Directions —
Only the lines from the one containing "(273, 435) = (518, 365): yellow" through the one containing "(446, 279) = (350, 241): none" should be printed, exactly as they appear below, with both ends included.

Top of Stored data

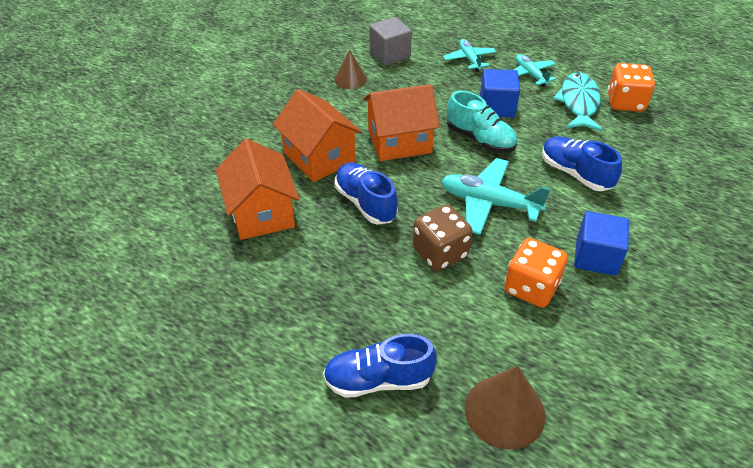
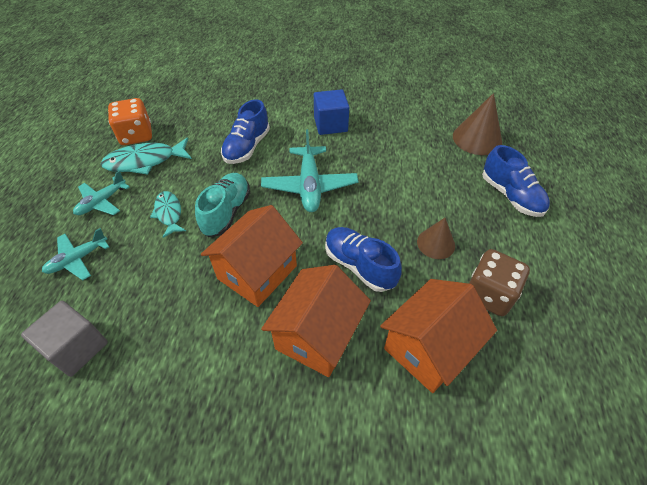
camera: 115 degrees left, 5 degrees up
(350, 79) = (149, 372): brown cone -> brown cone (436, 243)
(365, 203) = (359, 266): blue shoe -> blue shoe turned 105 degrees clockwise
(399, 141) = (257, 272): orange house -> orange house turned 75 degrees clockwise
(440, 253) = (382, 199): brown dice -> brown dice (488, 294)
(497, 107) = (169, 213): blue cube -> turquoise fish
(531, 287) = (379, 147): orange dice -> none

Bottom of Stored data
Top of Stored data

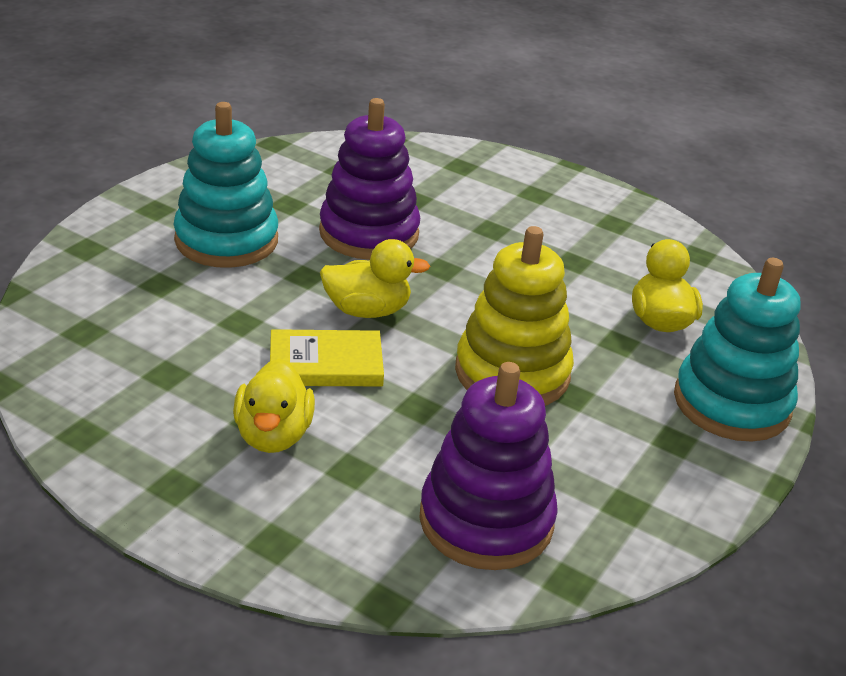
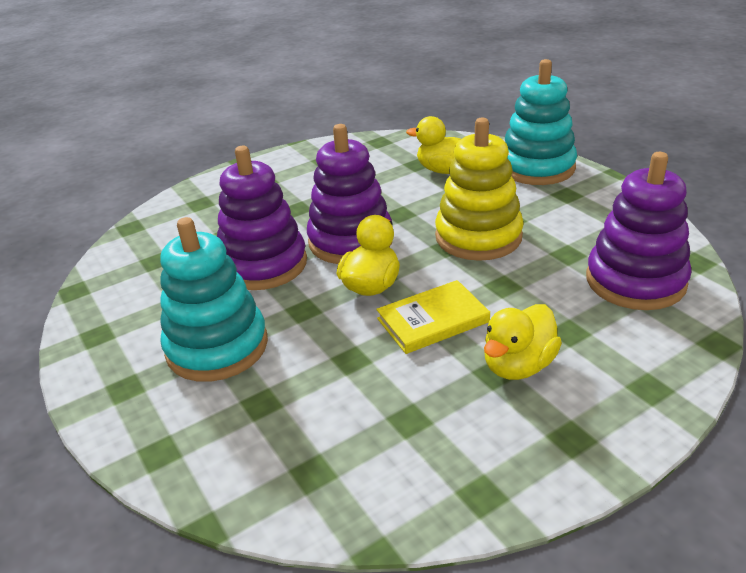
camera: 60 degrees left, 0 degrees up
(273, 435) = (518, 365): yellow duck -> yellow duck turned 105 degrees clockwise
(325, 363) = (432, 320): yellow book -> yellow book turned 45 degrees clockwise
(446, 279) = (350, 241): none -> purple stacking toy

Bottom of Stored data

Output of the exercise —
(273, 435) = (518, 365): yellow duck -> yellow duck turned 105 degrees clockwise
(325, 363) = (432, 320): yellow book -> yellow book turned 45 degrees clockwise
(446, 279) = (350, 241): none -> purple stacking toy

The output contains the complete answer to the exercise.